*EXERCISE DETAILS*.
Rewrite the material below as a numbered list, one line per item, dropping any blank lines. Leave the pictures out of your answer.

>> START

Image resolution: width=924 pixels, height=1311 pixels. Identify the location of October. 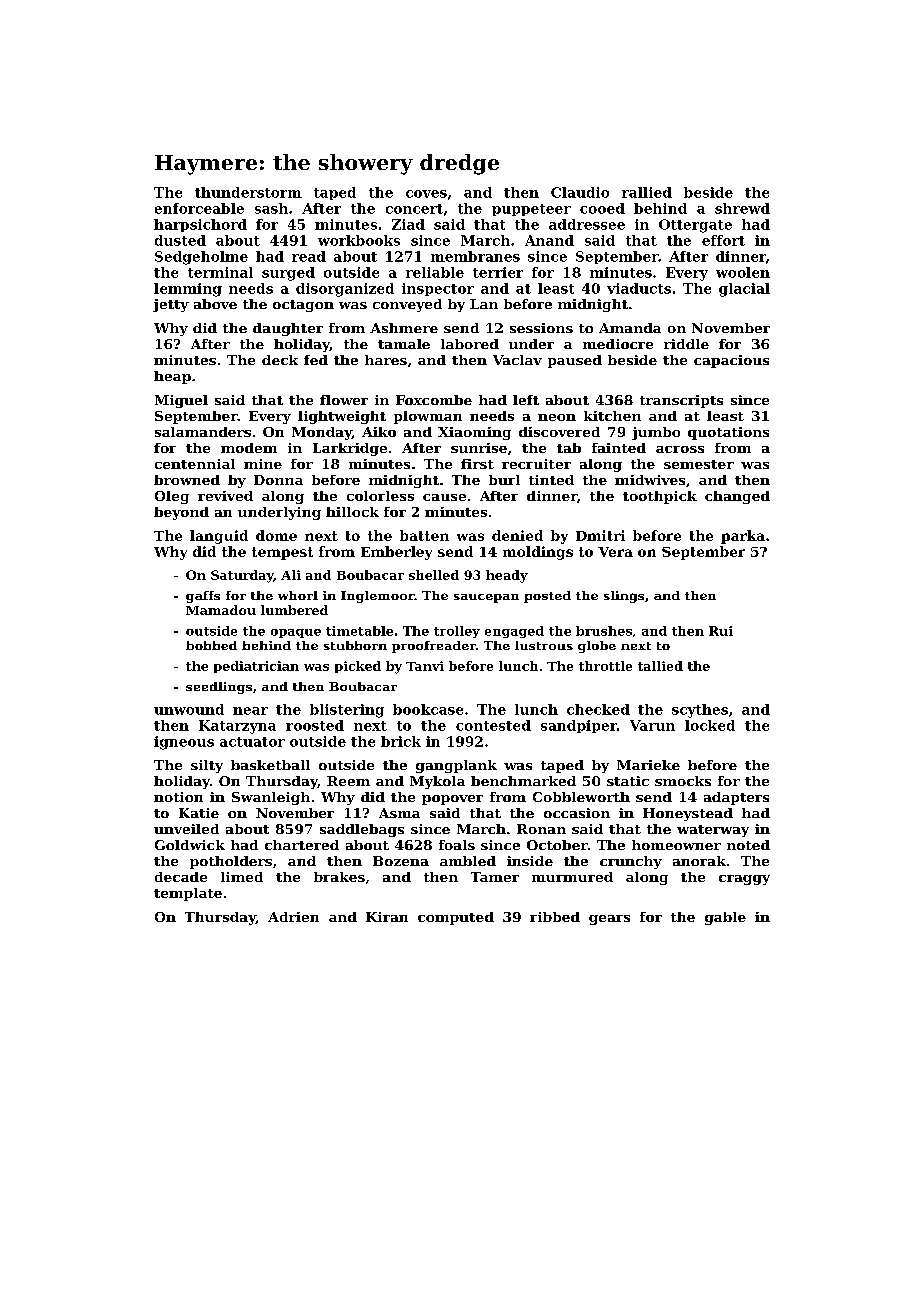
(557, 845).
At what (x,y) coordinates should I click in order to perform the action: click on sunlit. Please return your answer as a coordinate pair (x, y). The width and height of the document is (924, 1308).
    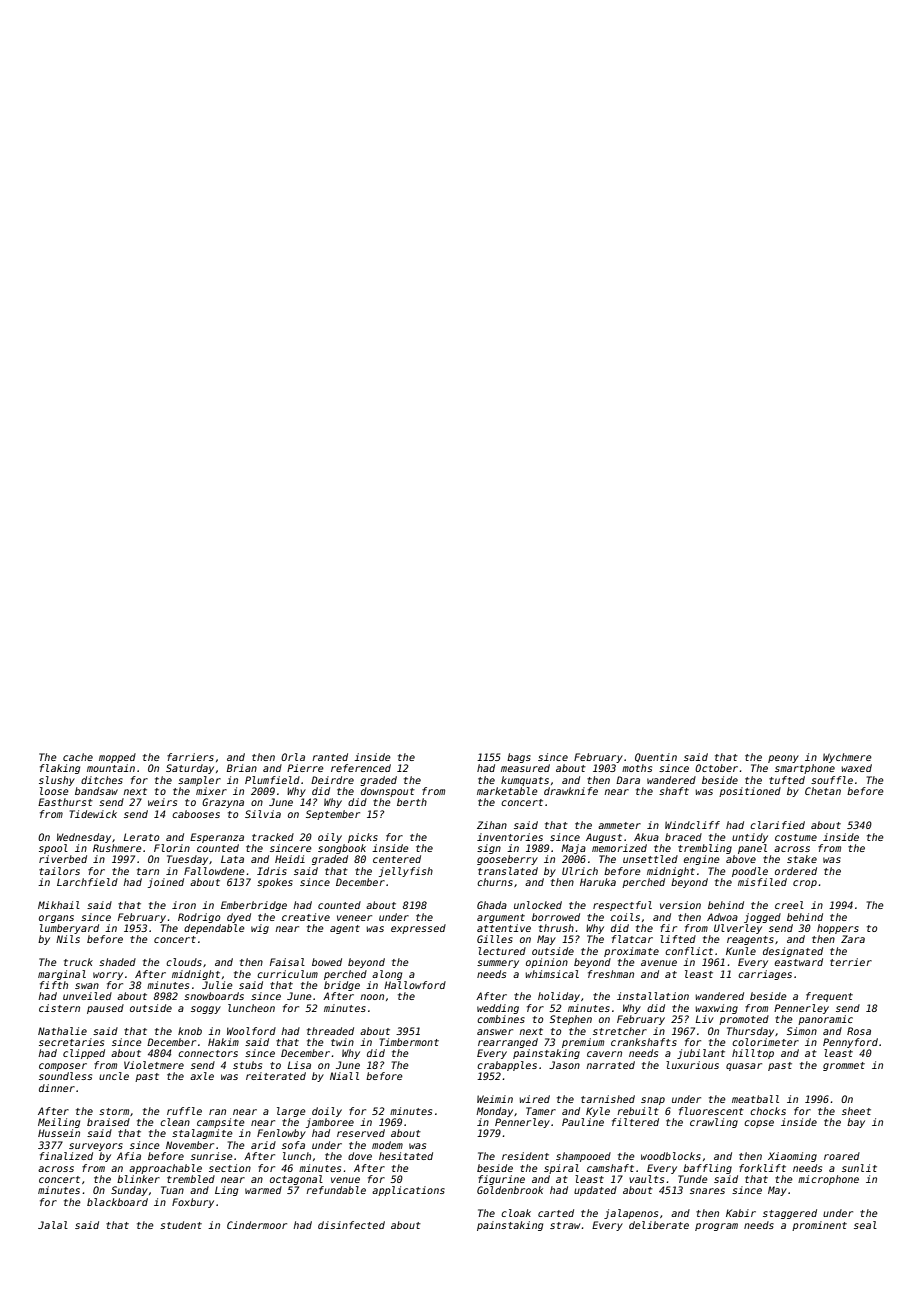
    Looking at the image, I should click on (859, 1168).
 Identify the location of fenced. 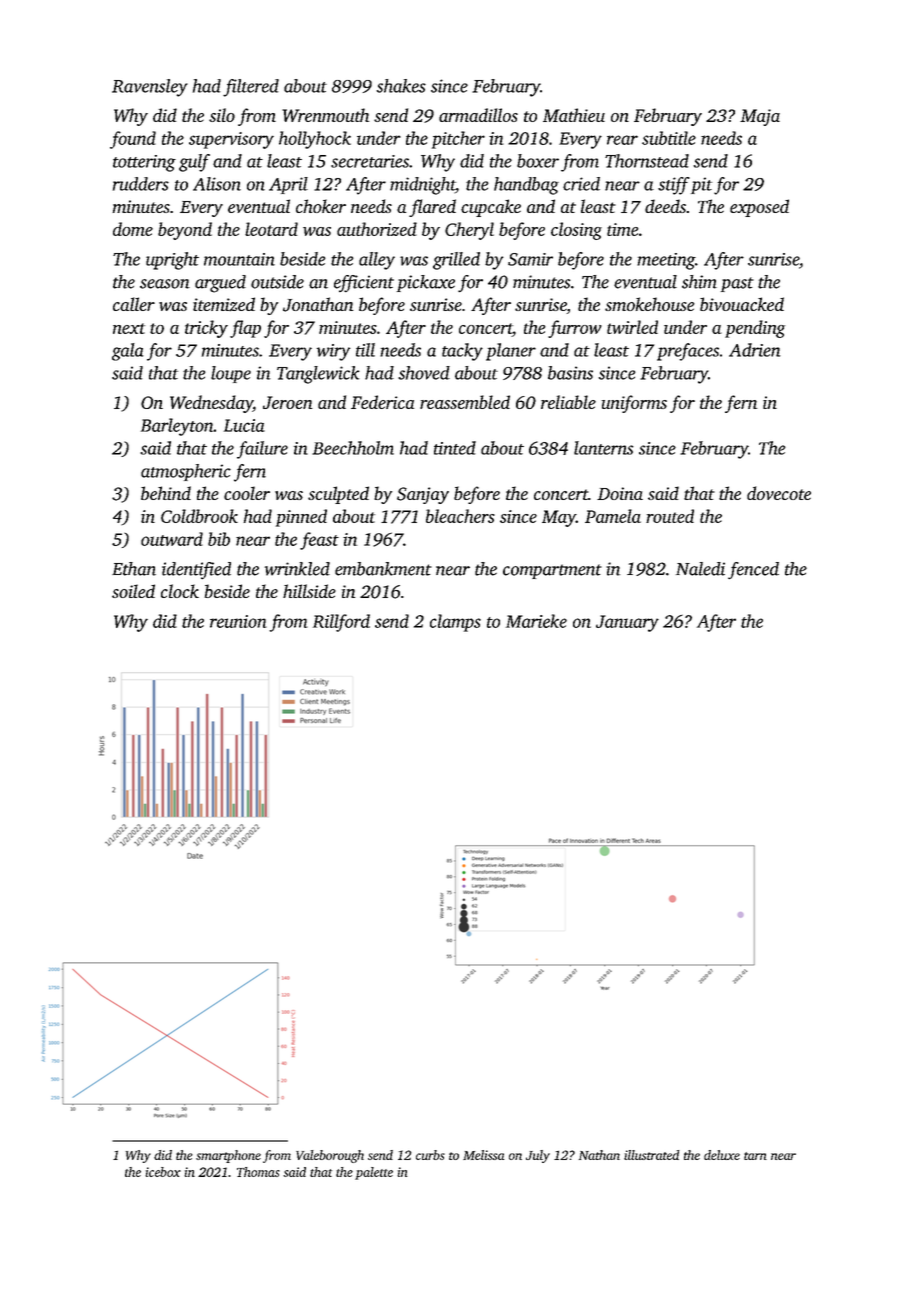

>> END

*TASK RESULT*.
1. Image resolution: width=924 pixels, height=1311 pixels. Identify the location of October. 
2. (557, 845).
3. At what (x,y) coordinates should I click in order to perform the action: click on sunlit. Please return your answer as a coordinate pair (x, y). The width and height of the document is (924, 1308).
4.     Looking at the image, I should click on (859, 1168).
5.  Identify the location of fenced. 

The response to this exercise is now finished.